Your answer must be an exact copy of the data, without any pictures.

Coordinate-based object records
↓
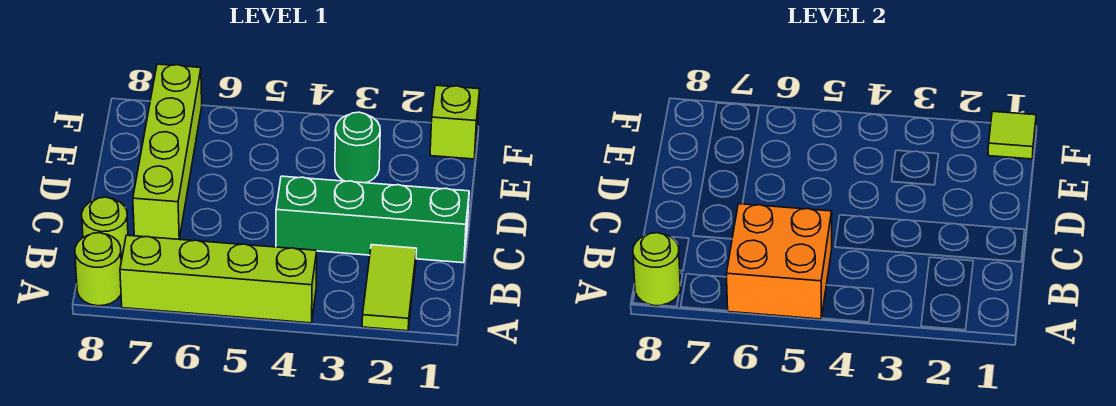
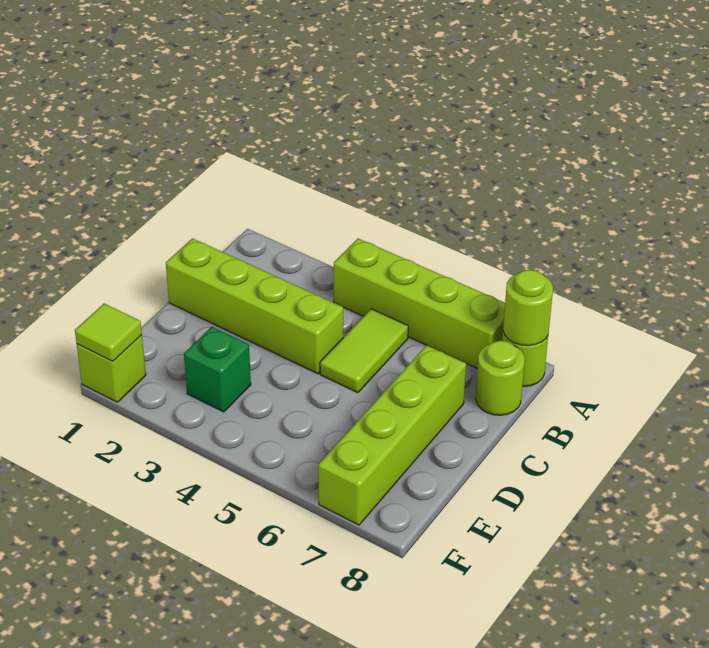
lime 1x2 tile [362,245,417,331] -> lime 1x2 tile moved to [320,309,408,393]
orange 2x2 brick [726,204,832,319] -> none
green 1x4 brick [276,176,469,263] -> lime 1x4 brick [166,238,343,374]
green 1x1 round brick [335,112,380,183] -> green 1x1 brick [184,327,251,412]

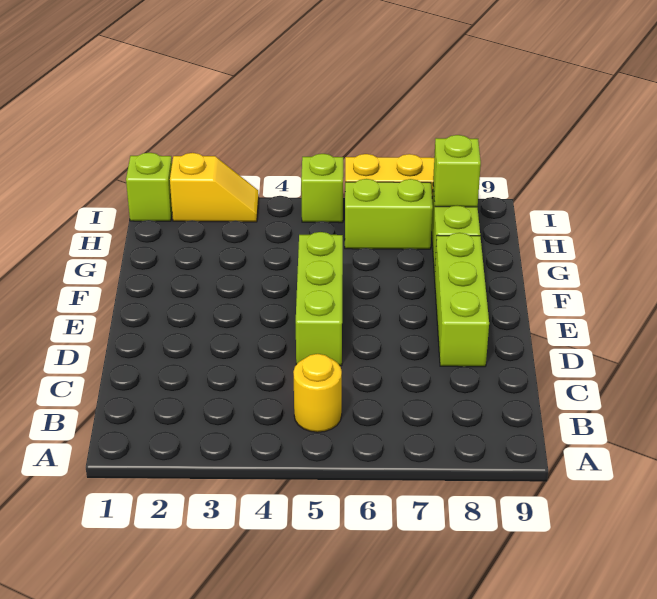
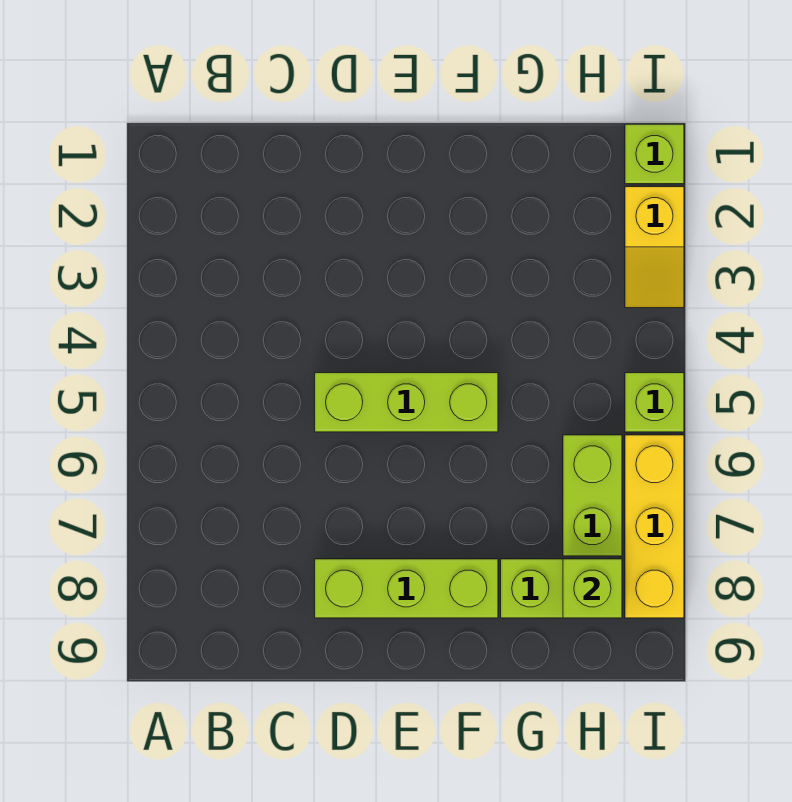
yellow 1x1 round brick [294,354,342,432] -> none

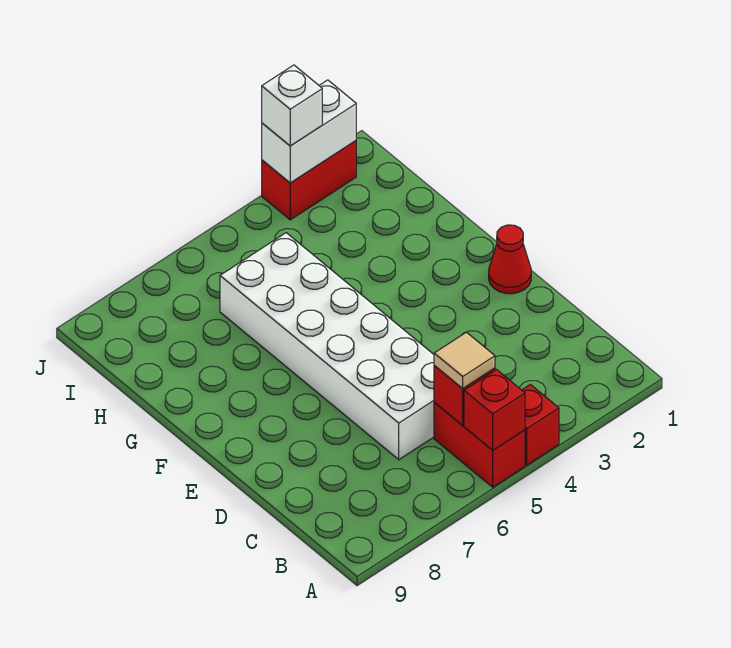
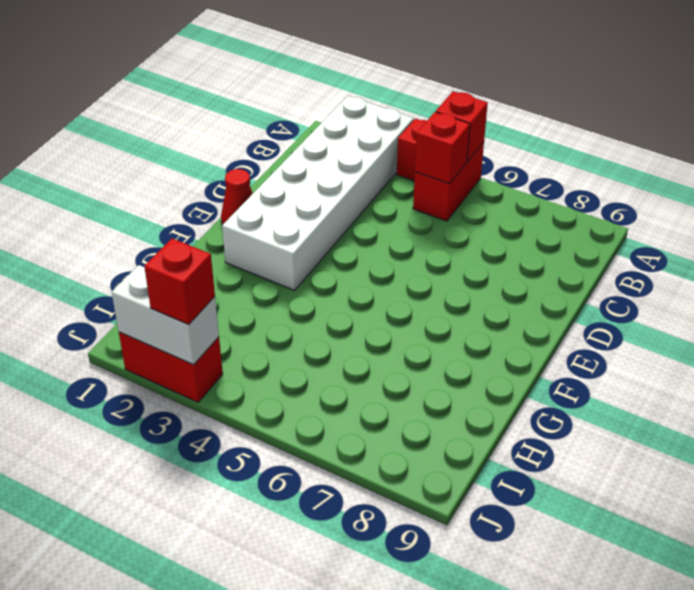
tan 1x1 tile [434,332,495,389] -> none
white 2x6 brick [220,233,434,460] -> white 2x6 brick moved to [222,96,414,290]
white 1x1 brick [262,65,322,146] -> red 1x1 brick [144,239,215,325]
↑
**REPLY TO THE TASK:**
lime 1x2 tile [362,245,417,331] -> lime 1x2 tile moved to [320,309,408,393]
orange 2x2 brick [726,204,832,319] -> none
green 1x4 brick [276,176,469,263] -> lime 1x4 brick [166,238,343,374]
green 1x1 round brick [335,112,380,183] -> green 1x1 brick [184,327,251,412]

yellow 1x1 round brick [294,354,342,432] -> none

tan 1x1 tile [434,332,495,389] -> none
white 2x6 brick [220,233,434,460] -> white 2x6 brick moved to [222,96,414,290]
white 1x1 brick [262,65,322,146] -> red 1x1 brick [144,239,215,325]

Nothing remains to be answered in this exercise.